> _Exercise brief_
I need the number of lines in the listing below that include the string "LIGHT", and only that number.

> _Source records_
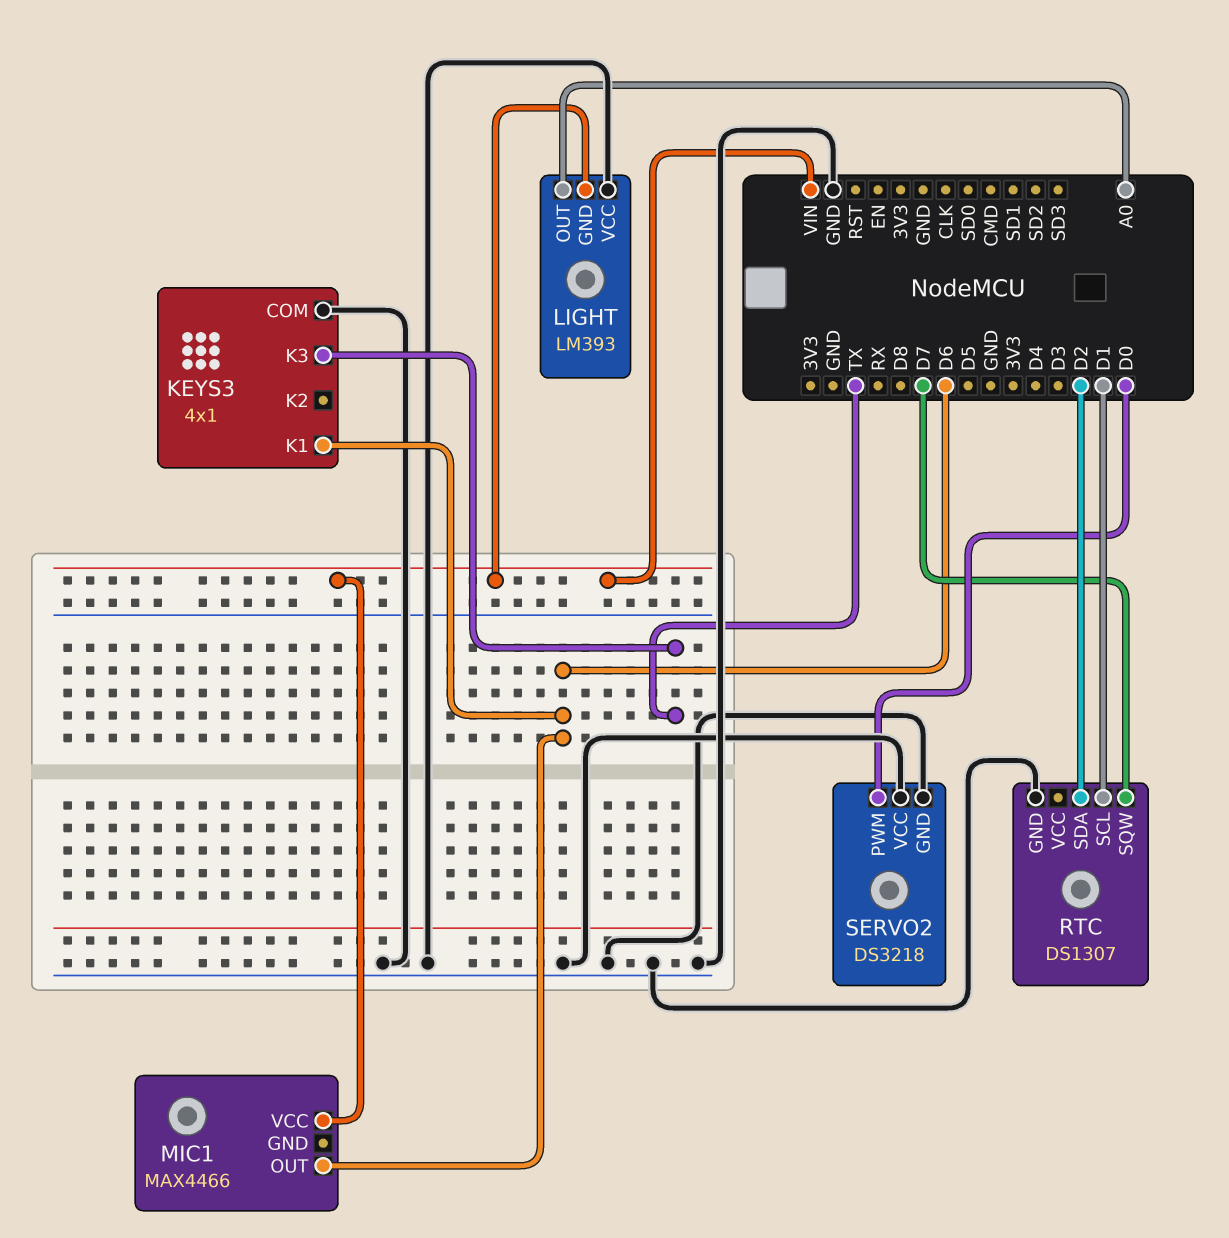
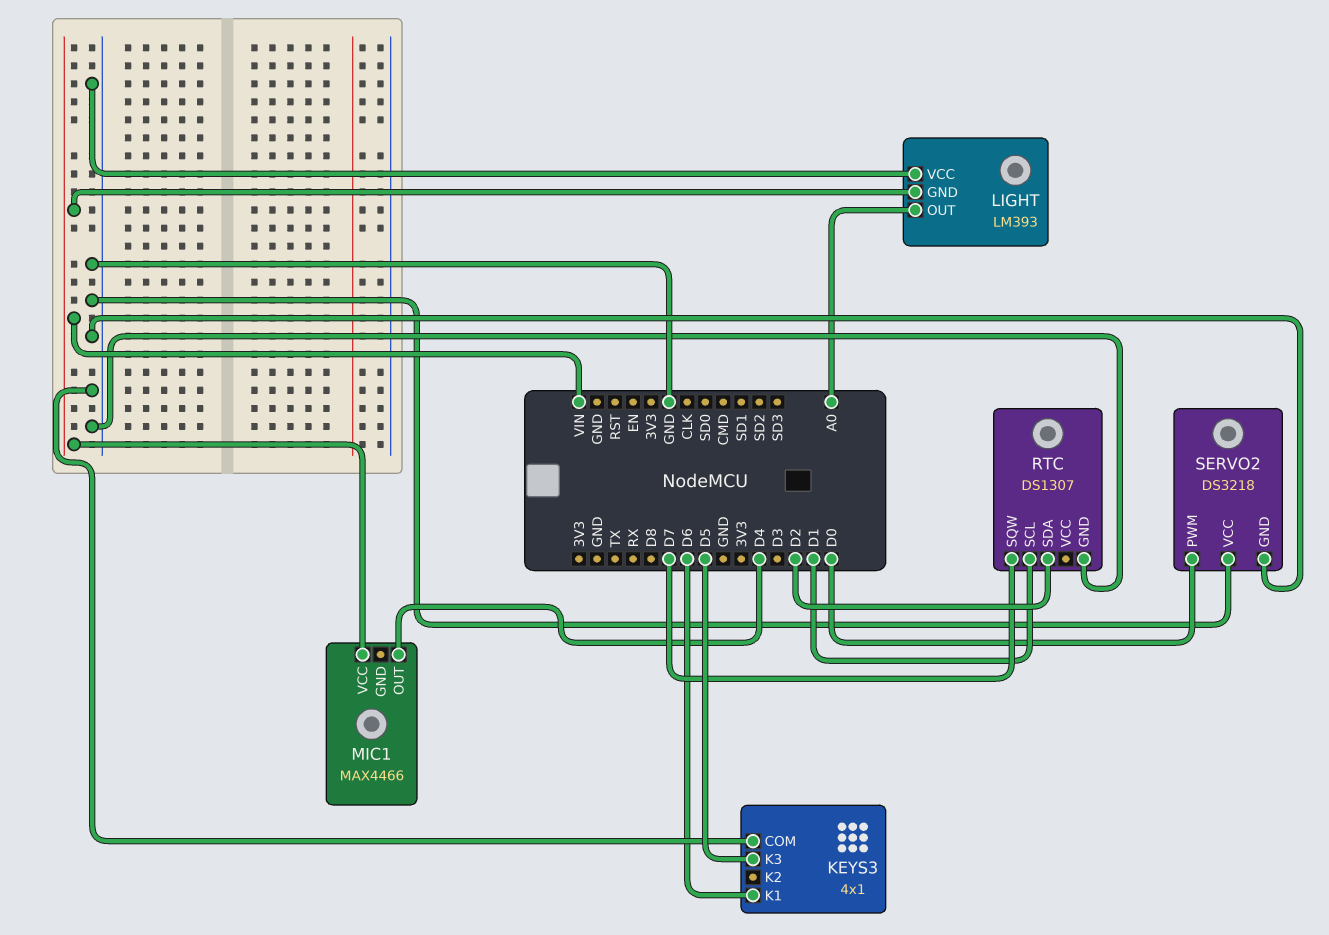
KEYS3 pin K3: TX -> D5
MIC1 pin OUT: D6 -> D4

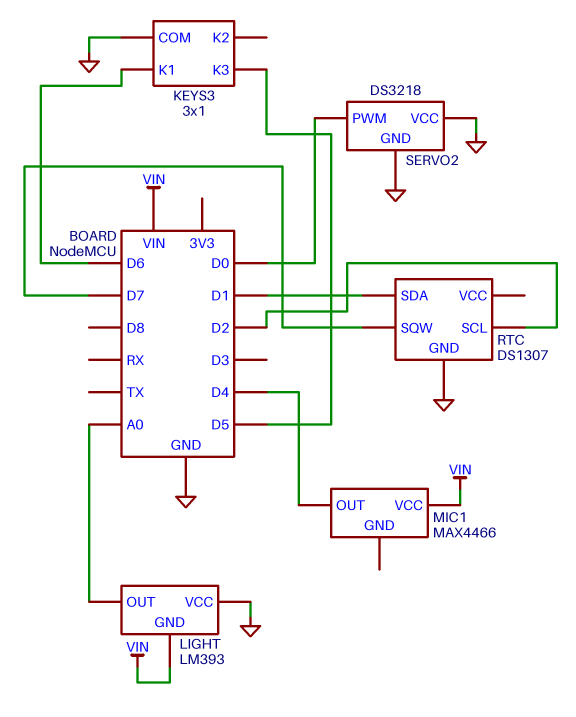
KEYS3: 4x1 -> 3x1
RTC pin SCL: D1 -> D2
RTC pin SDA: D2 -> D1

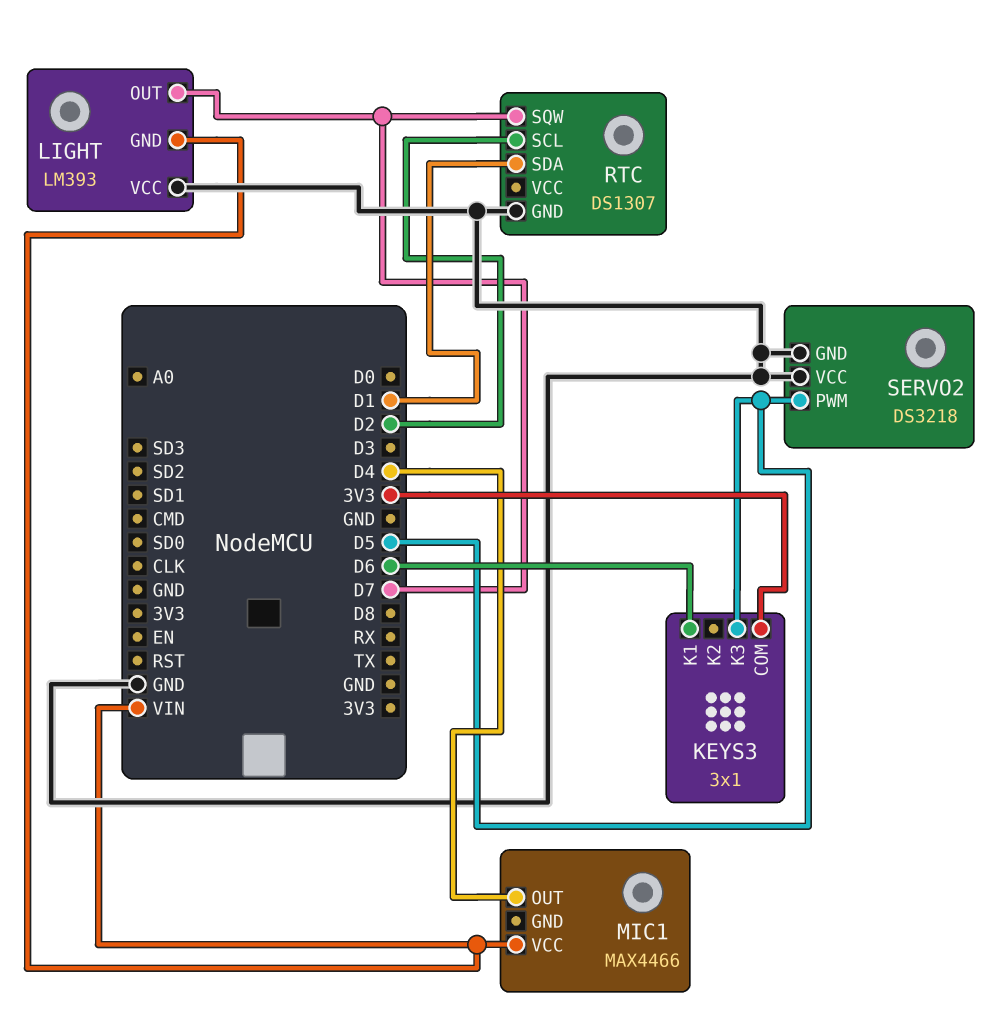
KEYS3 pin COM: GND -> 3V3
LIGHT pin OUT: A0 -> D7
SERVO2 pin PWM: D0 -> D5

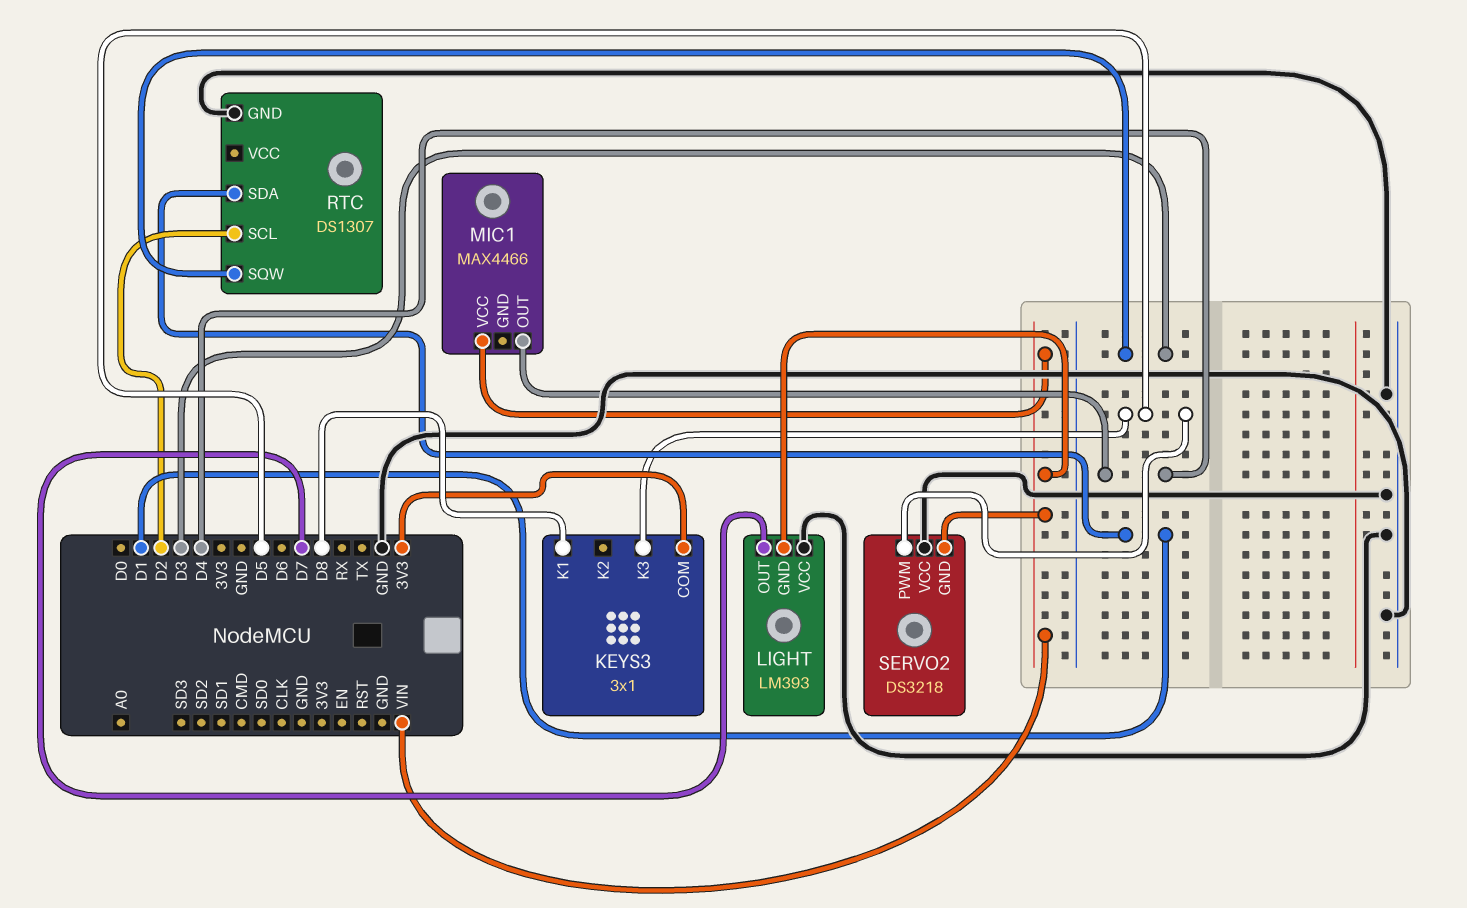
KEYS3 pin K1: D6 -> D8
RTC pin SQW: D7 -> D3
SERVO2 pin GND: GND -> VIN

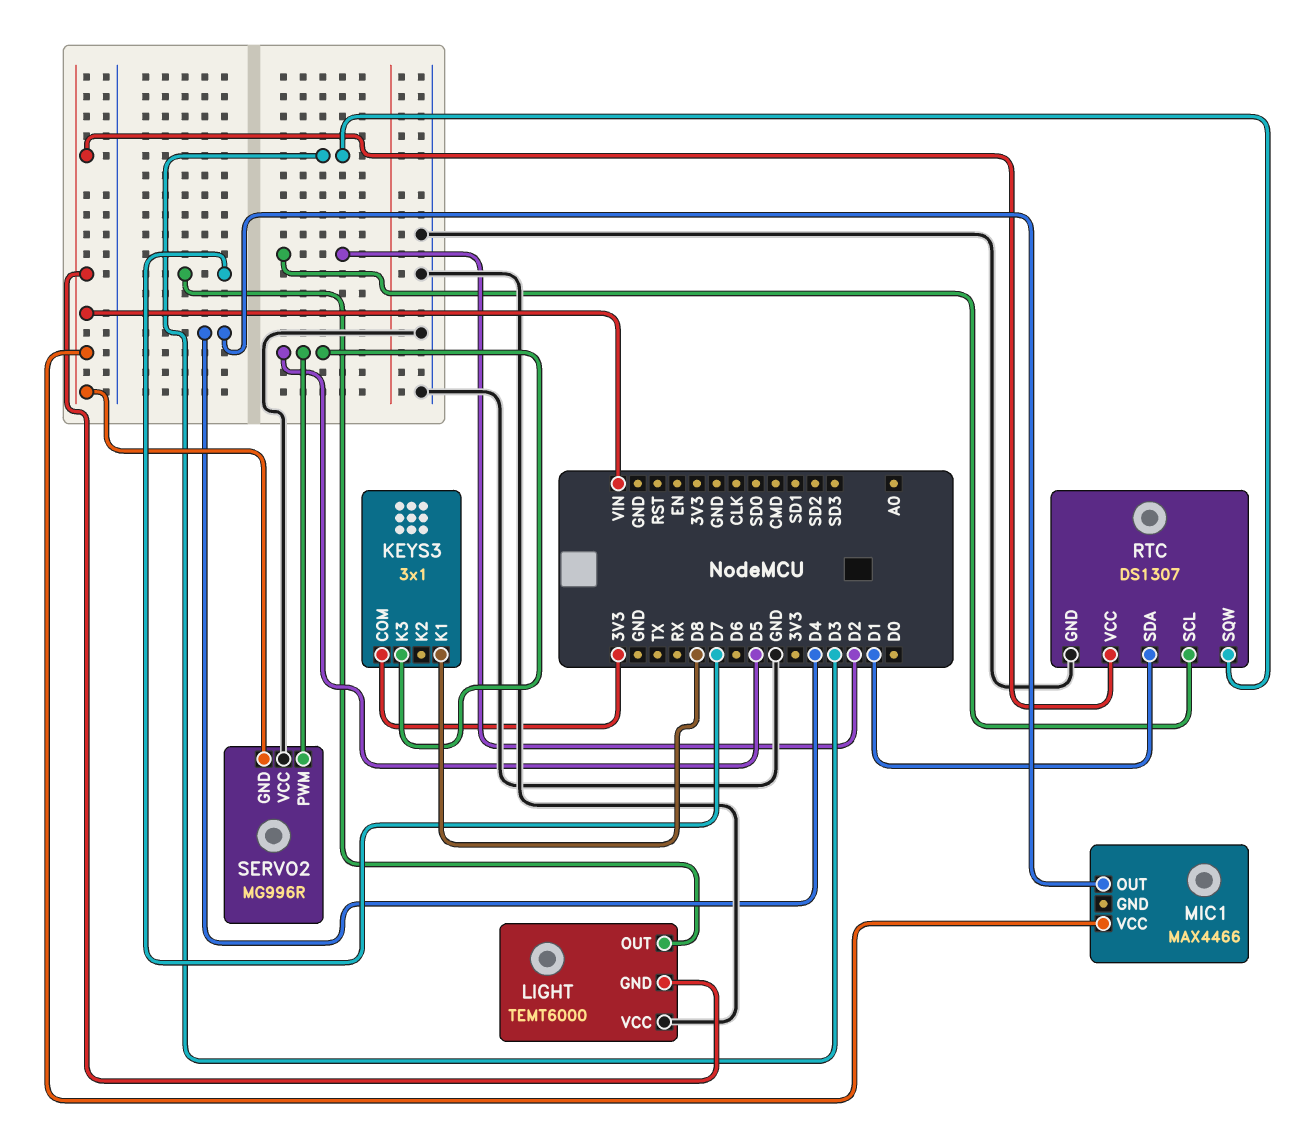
LIGHT: LM393 -> TEMT6000
RTC pin VCC: none -> VIN
SERVO2: DS3218 -> MG996R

> _Task response_
2